> **Directions for this task**
The pictures stay out; all of the data is to be printed exactly.

> **Given information**
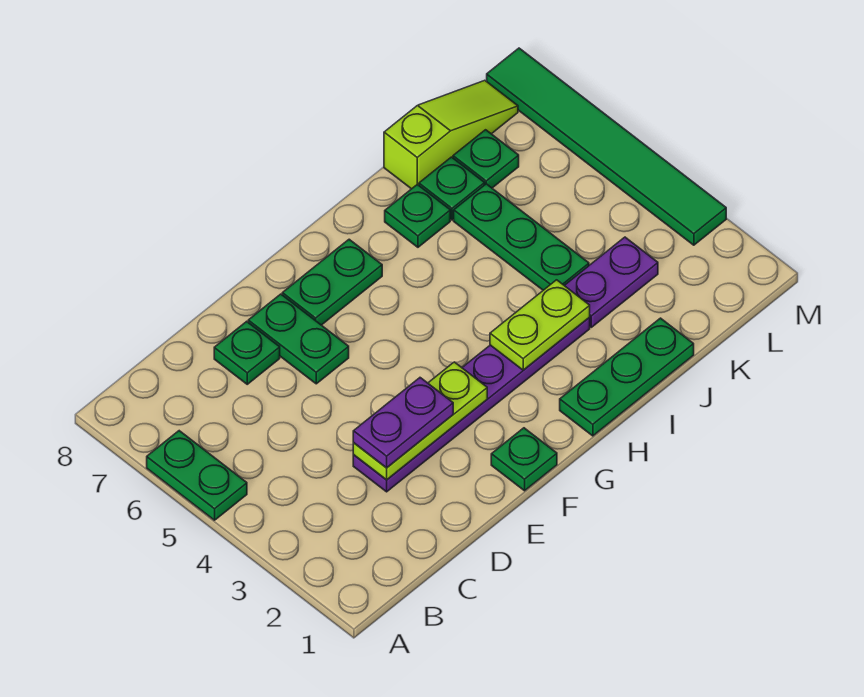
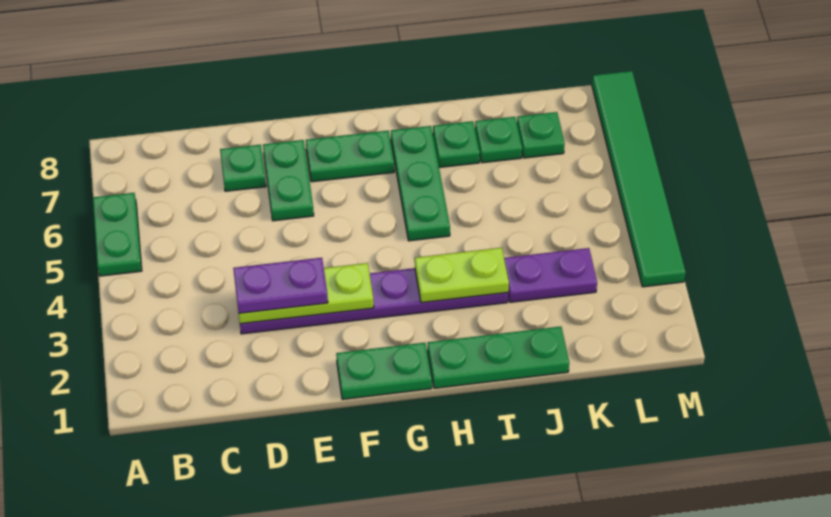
green plate F1 level 1 -> green plate F1:G1 level 1
green plate J4:J6 level 1 -> green plate H5:H7 level 1
lime slope J8:L8 level 1 top J -> none

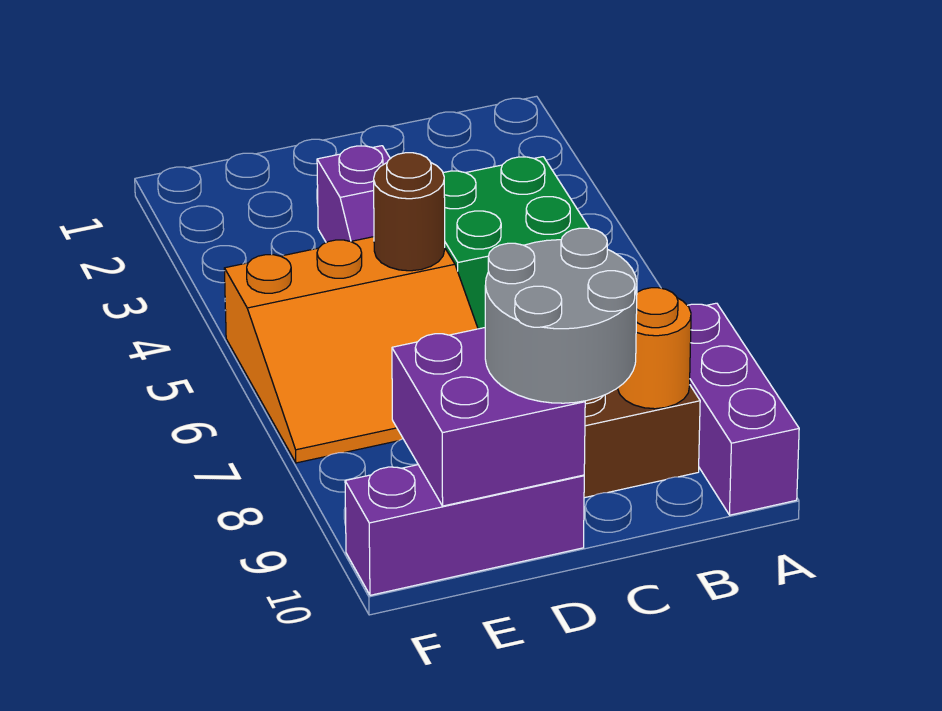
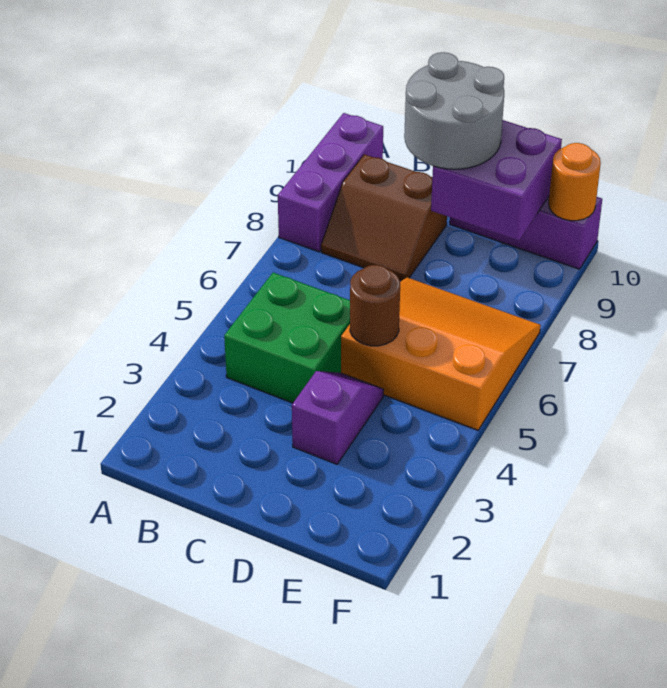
orange round brick B9 level 2 -> orange round brick F10 level 2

> **Answer box**
green plate F1 level 1 -> green plate F1:G1 level 1
green plate J4:J6 level 1 -> green plate H5:H7 level 1
lime slope J8:L8 level 1 top J -> none

orange round brick B9 level 2 -> orange round brick F10 level 2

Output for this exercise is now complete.